§ **PROBLEM TO WORK ON**:
Upon reaching the line that contains "gray line: rotated" in the records below, begin repeating every line exactly through the last one, skipping pictures.

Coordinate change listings
┌────────

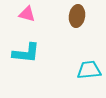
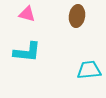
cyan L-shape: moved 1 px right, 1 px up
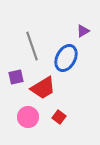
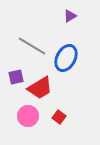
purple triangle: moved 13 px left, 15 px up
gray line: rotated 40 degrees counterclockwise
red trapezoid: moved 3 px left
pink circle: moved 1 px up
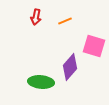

└────────

§ **EXERCISE OUTPUT**:
gray line: rotated 40 degrees counterclockwise
red trapezoid: moved 3 px left
pink circle: moved 1 px up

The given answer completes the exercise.